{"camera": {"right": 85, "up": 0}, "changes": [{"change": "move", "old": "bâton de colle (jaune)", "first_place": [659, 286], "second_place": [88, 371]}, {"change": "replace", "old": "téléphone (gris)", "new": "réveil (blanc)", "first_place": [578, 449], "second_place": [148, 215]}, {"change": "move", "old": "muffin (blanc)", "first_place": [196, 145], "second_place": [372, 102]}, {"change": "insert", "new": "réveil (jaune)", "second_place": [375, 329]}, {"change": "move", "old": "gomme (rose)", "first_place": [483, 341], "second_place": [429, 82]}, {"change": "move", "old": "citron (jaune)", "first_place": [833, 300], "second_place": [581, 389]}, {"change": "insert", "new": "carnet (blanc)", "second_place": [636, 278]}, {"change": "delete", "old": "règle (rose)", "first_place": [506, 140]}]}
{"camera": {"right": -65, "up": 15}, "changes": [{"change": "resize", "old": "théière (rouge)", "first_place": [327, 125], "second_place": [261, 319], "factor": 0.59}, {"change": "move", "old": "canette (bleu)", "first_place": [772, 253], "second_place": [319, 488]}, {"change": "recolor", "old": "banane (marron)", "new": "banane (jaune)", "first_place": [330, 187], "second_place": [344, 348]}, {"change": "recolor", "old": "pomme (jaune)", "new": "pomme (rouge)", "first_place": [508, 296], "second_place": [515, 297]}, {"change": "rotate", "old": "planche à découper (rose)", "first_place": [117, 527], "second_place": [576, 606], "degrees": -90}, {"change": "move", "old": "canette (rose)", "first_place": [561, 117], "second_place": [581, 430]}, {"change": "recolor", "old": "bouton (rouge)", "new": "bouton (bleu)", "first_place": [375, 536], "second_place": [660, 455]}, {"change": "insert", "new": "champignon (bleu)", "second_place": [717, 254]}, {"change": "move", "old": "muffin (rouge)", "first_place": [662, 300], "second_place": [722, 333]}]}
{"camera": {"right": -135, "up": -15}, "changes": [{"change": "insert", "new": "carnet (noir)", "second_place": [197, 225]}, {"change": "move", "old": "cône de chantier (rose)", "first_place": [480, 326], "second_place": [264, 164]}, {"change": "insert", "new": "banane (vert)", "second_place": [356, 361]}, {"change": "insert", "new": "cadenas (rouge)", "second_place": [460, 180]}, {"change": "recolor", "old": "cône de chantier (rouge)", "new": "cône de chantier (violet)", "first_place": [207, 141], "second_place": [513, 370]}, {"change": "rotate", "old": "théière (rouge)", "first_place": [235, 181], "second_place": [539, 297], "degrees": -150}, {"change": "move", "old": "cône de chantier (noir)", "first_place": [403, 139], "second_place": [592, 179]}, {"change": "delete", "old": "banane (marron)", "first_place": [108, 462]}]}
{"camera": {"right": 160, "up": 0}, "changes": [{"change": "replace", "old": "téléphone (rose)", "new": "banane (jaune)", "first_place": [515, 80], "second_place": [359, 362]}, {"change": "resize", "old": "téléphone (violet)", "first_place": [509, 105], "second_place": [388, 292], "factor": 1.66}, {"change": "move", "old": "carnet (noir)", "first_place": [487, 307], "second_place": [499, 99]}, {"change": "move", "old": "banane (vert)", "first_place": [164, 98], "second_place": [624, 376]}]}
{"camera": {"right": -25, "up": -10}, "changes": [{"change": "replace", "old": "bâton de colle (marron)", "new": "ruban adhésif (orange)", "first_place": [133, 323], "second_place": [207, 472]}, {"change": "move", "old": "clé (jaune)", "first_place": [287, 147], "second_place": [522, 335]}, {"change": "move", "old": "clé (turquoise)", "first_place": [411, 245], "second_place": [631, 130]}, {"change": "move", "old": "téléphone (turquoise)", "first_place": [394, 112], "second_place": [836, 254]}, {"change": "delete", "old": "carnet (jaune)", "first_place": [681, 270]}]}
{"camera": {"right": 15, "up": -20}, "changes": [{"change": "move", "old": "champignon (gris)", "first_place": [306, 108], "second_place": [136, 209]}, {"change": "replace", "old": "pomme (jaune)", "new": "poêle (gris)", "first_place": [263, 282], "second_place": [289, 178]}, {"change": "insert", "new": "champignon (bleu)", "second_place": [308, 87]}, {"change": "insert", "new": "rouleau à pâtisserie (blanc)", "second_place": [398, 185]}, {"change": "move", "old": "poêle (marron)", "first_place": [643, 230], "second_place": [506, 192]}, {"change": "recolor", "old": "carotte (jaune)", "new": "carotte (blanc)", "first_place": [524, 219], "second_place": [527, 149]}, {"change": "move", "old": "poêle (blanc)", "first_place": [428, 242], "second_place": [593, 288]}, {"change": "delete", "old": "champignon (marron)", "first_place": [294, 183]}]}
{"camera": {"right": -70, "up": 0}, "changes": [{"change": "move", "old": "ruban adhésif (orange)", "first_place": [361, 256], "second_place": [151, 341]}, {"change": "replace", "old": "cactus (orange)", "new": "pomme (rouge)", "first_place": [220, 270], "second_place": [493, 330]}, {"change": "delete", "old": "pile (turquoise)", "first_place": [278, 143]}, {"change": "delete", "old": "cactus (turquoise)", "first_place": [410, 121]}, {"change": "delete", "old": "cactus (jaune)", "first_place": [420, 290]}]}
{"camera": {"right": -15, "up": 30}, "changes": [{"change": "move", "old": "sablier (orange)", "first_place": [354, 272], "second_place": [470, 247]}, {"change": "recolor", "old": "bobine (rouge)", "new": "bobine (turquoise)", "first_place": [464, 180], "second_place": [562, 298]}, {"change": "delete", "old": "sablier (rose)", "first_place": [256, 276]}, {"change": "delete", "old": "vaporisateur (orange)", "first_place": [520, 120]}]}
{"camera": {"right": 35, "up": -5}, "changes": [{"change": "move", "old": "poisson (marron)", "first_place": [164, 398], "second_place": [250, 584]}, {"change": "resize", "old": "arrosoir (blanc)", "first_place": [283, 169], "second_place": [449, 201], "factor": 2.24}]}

───

Reproduce the records above in full, without altering a single character.

*Written answer*:
{"camera": {"right": 85, "up": 0}, "changes": [{"change": "move", "old": "bâton de colle (jaune)", "first_place": [659, 286], "second_place": [88, 371]}, {"change": "replace", "old": "téléphone (gris)", "new": "réveil (blanc)", "first_place": [578, 449], "second_place": [148, 215]}, {"change": "move", "old": "muffin (blanc)", "first_place": [196, 145], "second_place": [372, 102]}, {"change": "insert", "new": "réveil (jaune)", "second_place": [375, 329]}, {"change": "move", "old": "gomme (rose)", "first_place": [483, 341], "second_place": [429, 82]}, {"change": "move", "old": "citron (jaune)", "first_place": [833, 300], "second_place": [581, 389]}, {"change": "insert", "new": "carnet (blanc)", "second_place": [636, 278]}, {"change": "delete", "old": "règle (rose)", "first_place": [506, 140]}]}
{"camera": {"right": -65, "up": 15}, "changes": [{"change": "resize", "old": "théière (rouge)", "first_place": [327, 125], "second_place": [261, 319], "factor": 0.59}, {"change": "move", "old": "canette (bleu)", "first_place": [772, 253], "second_place": [319, 488]}, {"change": "recolor", "old": "banane (marron)", "new": "banane (jaune)", "first_place": [330, 187], "second_place": [344, 348]}, {"change": "recolor", "old": "pomme (jaune)", "new": "pomme (rouge)", "first_place": [508, 296], "second_place": [515, 297]}, {"change": "rotate", "old": "planche à découper (rose)", "first_place": [117, 527], "second_place": [576, 606], "degrees": -90}, {"change": "move", "old": "canette (rose)", "first_place": [561, 117], "second_place": [581, 430]}, {"change": "recolor", "old": "bouton (rouge)", "new": "bouton (bleu)", "first_place": [375, 536], "second_place": [660, 455]}, {"change": "insert", "new": "champignon (bleu)", "second_place": [717, 254]}, {"change": "move", "old": "muffin (rouge)", "first_place": [662, 300], "second_place": [722, 333]}]}
{"camera": {"right": -135, "up": -15}, "changes": [{"change": "insert", "new": "carnet (noir)", "second_place": [197, 225]}, {"change": "move", "old": "cône de chantier (rose)", "first_place": [480, 326], "second_place": [264, 164]}, {"change": "insert", "new": "banane (vert)", "second_place": [356, 361]}, {"change": "insert", "new": "cadenas (rouge)", "second_place": [460, 180]}, {"change": "recolor", "old": "cône de chantier (rouge)", "new": "cône de chantier (violet)", "first_place": [207, 141], "second_place": [513, 370]}, {"change": "rotate", "old": "théière (rouge)", "first_place": [235, 181], "second_place": [539, 297], "degrees": -150}, {"change": "move", "old": "cône de chantier (noir)", "first_place": [403, 139], "second_place": [592, 179]}, {"change": "delete", "old": "banane (marron)", "first_place": [108, 462]}]}
{"camera": {"right": 160, "up": 0}, "changes": [{"change": "replace", "old": "téléphone (rose)", "new": "banane (jaune)", "first_place": [515, 80], "second_place": [359, 362]}, {"change": "resize", "old": "téléphone (violet)", "first_place": [509, 105], "second_place": [388, 292], "factor": 1.66}, {"change": "move", "old": "carnet (noir)", "first_place": [487, 307], "second_place": [499, 99]}, {"change": "move", "old": "banane (vert)", "first_place": [164, 98], "second_place": [624, 376]}]}
{"camera": {"right": -25, "up": -10}, "changes": [{"change": "replace", "old": "bâton de colle (marron)", "new": "ruban adhésif (orange)", "first_place": [133, 323], "second_place": [207, 472]}, {"change": "move", "old": "clé (jaune)", "first_place": [287, 147], "second_place": [522, 335]}, {"change": "move", "old": "clé (turquoise)", "first_place": [411, 245], "second_place": [631, 130]}, {"change": "move", "old": "téléphone (turquoise)", "first_place": [394, 112], "second_place": [836, 254]}, {"change": "delete", "old": "carnet (jaune)", "first_place": [681, 270]}]}
{"camera": {"right": 15, "up": -20}, "changes": [{"change": "move", "old": "champignon (gris)", "first_place": [306, 108], "second_place": [136, 209]}, {"change": "replace", "old": "pomme (jaune)", "new": "poêle (gris)", "first_place": [263, 282], "second_place": [289, 178]}, {"change": "insert", "new": "champignon (bleu)", "second_place": [308, 87]}, {"change": "insert", "new": "rouleau à pâtisserie (blanc)", "second_place": [398, 185]}, {"change": "move", "old": "poêle (marron)", "first_place": [643, 230], "second_place": [506, 192]}, {"change": "recolor", "old": "carotte (jaune)", "new": "carotte (blanc)", "first_place": [524, 219], "second_place": [527, 149]}, {"change": "move", "old": "poêle (blanc)", "first_place": [428, 242], "second_place": [593, 288]}, {"change": "delete", "old": "champignon (marron)", "first_place": [294, 183]}]}
{"camera": {"right": -70, "up": 0}, "changes": [{"change": "move", "old": "ruban adhésif (orange)", "first_place": [361, 256], "second_place": [151, 341]}, {"change": "replace", "old": "cactus (orange)", "new": "pomme (rouge)", "first_place": [220, 270], "second_place": [493, 330]}, {"change": "delete", "old": "pile (turquoise)", "first_place": [278, 143]}, {"change": "delete", "old": "cactus (turquoise)", "first_place": [410, 121]}, {"change": "delete", "old": "cactus (jaune)", "first_place": [420, 290]}]}
{"camera": {"right": -15, "up": 30}, "changes": [{"change": "move", "old": "sablier (orange)", "first_place": [354, 272], "second_place": [470, 247]}, {"change": "recolor", "old": "bobine (rouge)", "new": "bobine (turquoise)", "first_place": [464, 180], "second_place": [562, 298]}, {"change": "delete", "old": "sablier (rose)", "first_place": [256, 276]}, {"change": "delete", "old": "vaporisateur (orange)", "first_place": [520, 120]}]}
{"camera": {"right": 35, "up": -5}, "changes": [{"change": "move", "old": "poisson (marron)", "first_place": [164, 398], "second_place": [250, 584]}, {"change": "resize", "old": "arrosoir (blanc)", "first_place": [283, 169], "second_place": [449, 201], "factor": 2.24}]}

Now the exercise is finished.